** EXERCISE MATERIAL follows **

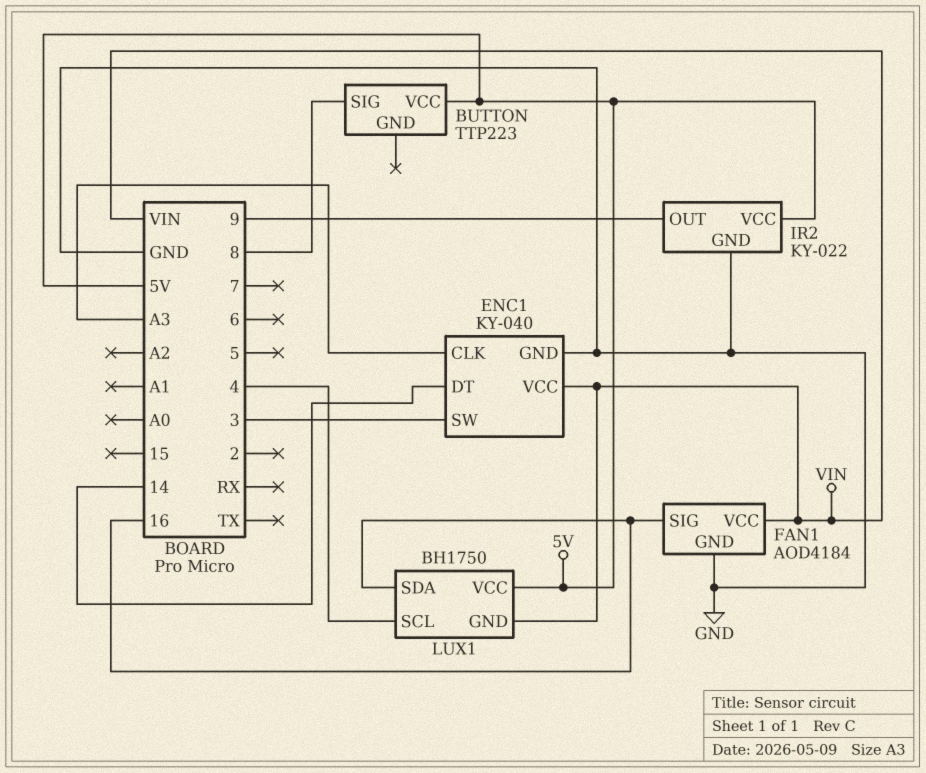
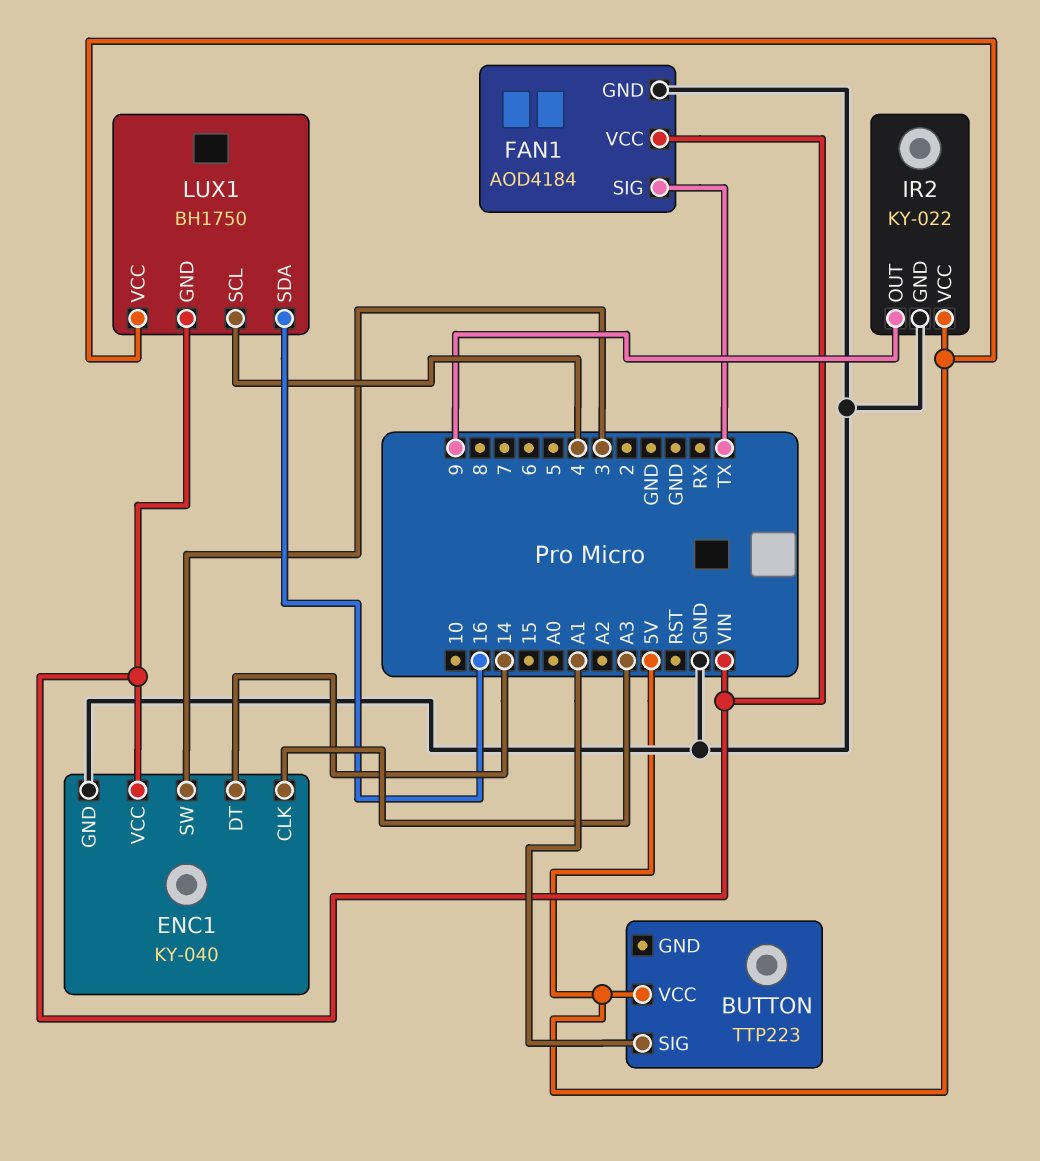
BUTTON pin SIG: 8 -> A1
FAN1 pin SIG: 16 -> TX

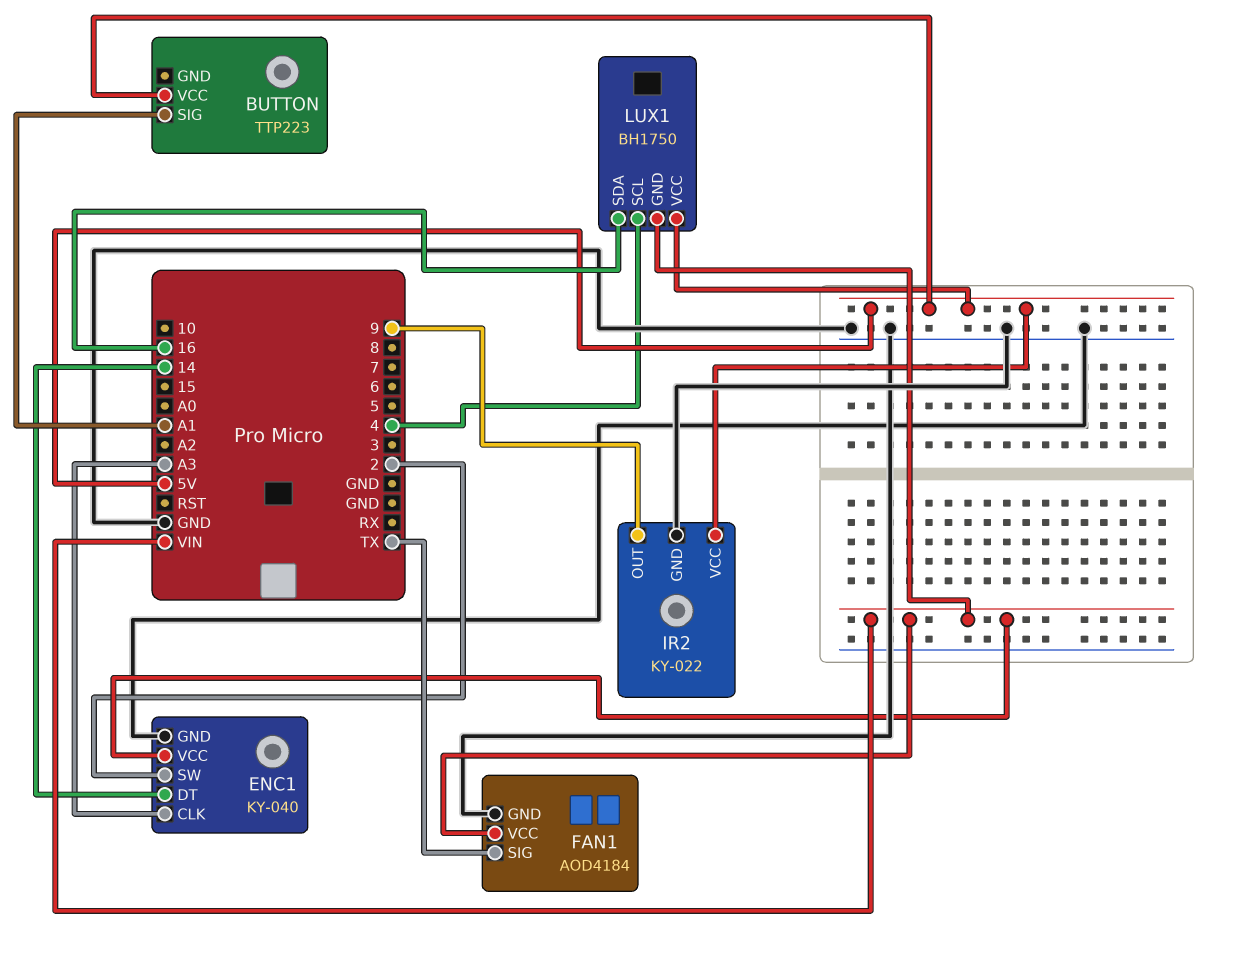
ENC1 pin SW: 3 -> 2

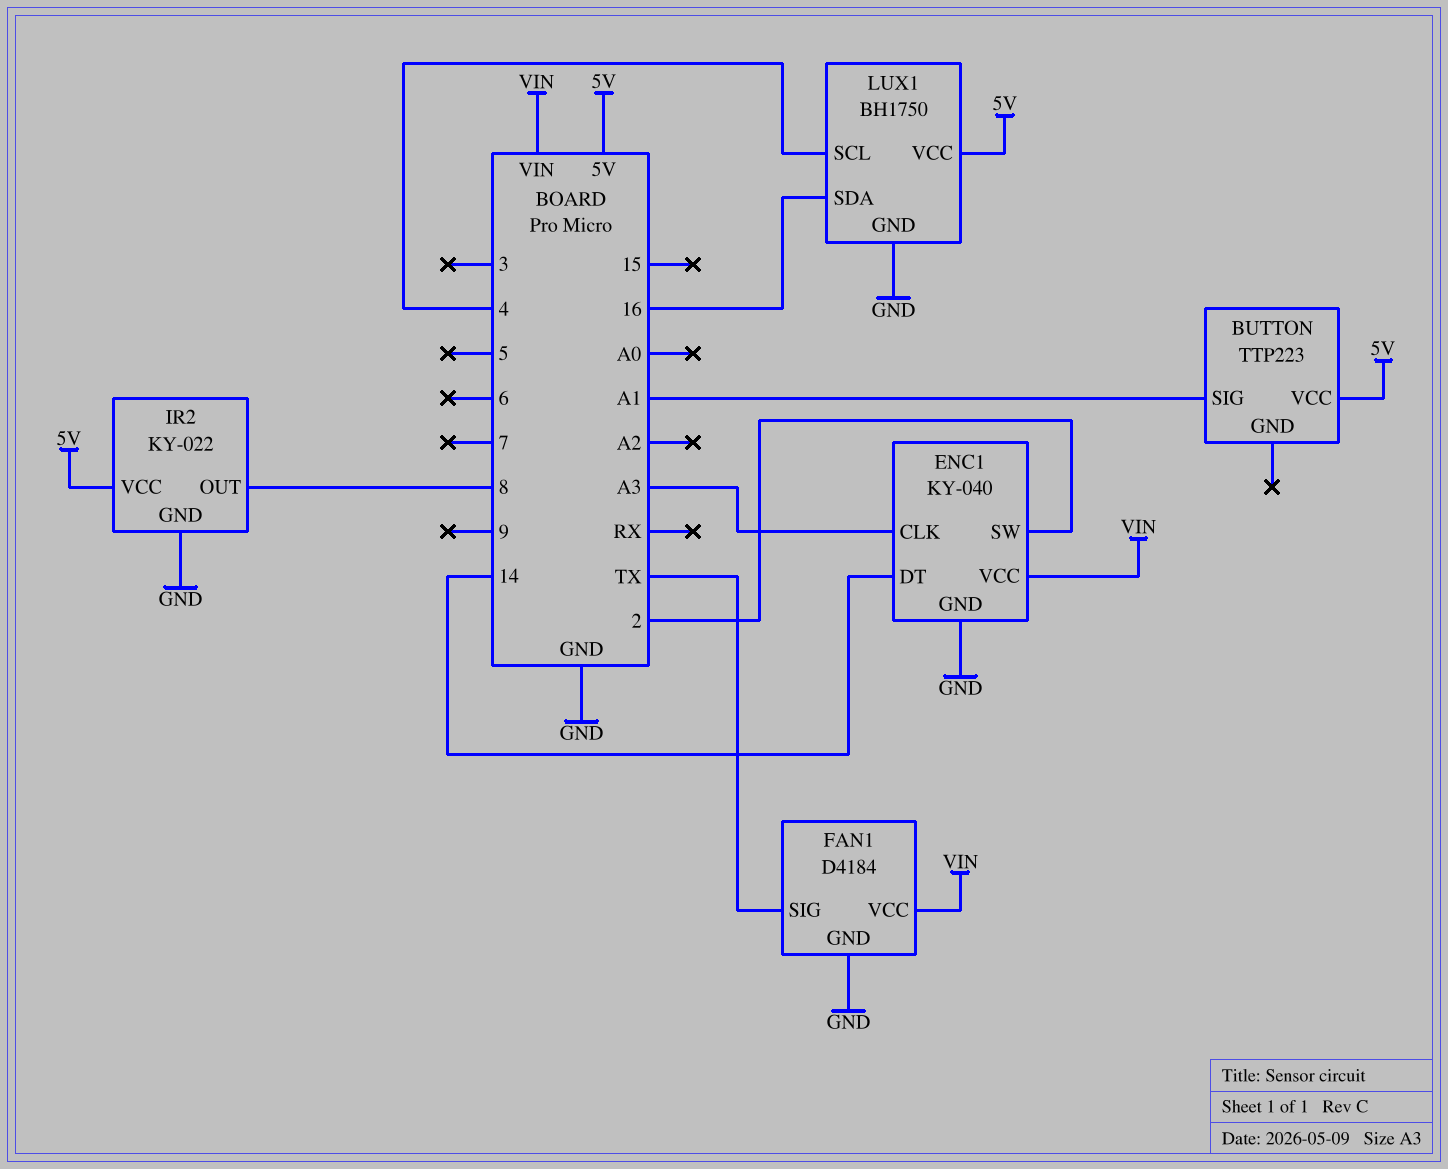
FAN1: AOD4184 -> D4184
IR2 pin OUT: 9 -> 8
LUX1 pin GND: VIN -> GND

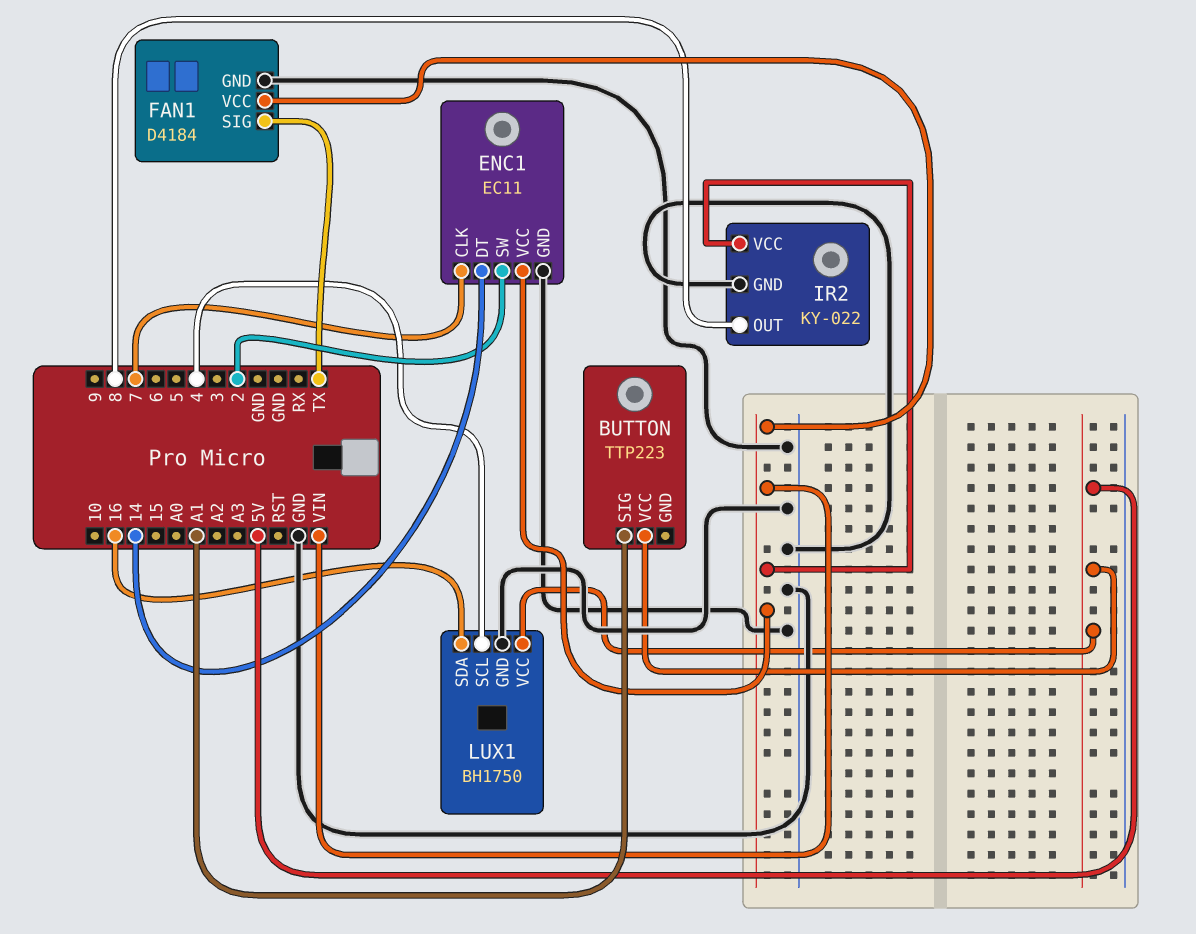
ENC1: KY-040 -> EC11
ENC1 pin CLK: A3 -> 7
IR2 pin VCC: 5V -> VIN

** End of EXERCISE MATERIAL **

→ **TASK ITEM**
What is needed is an exact copy of the entries above, with no images in it.

→ **RESULT FOR THIS TASK**
BUTTON pin SIG: 8 -> A1
FAN1 pin SIG: 16 -> TX

ENC1 pin SW: 3 -> 2

FAN1: AOD4184 -> D4184
IR2 pin OUT: 9 -> 8
LUX1 pin GND: VIN -> GND

ENC1: KY-040 -> EC11
ENC1 pin CLK: A3 -> 7
IR2 pin VCC: 5V -> VIN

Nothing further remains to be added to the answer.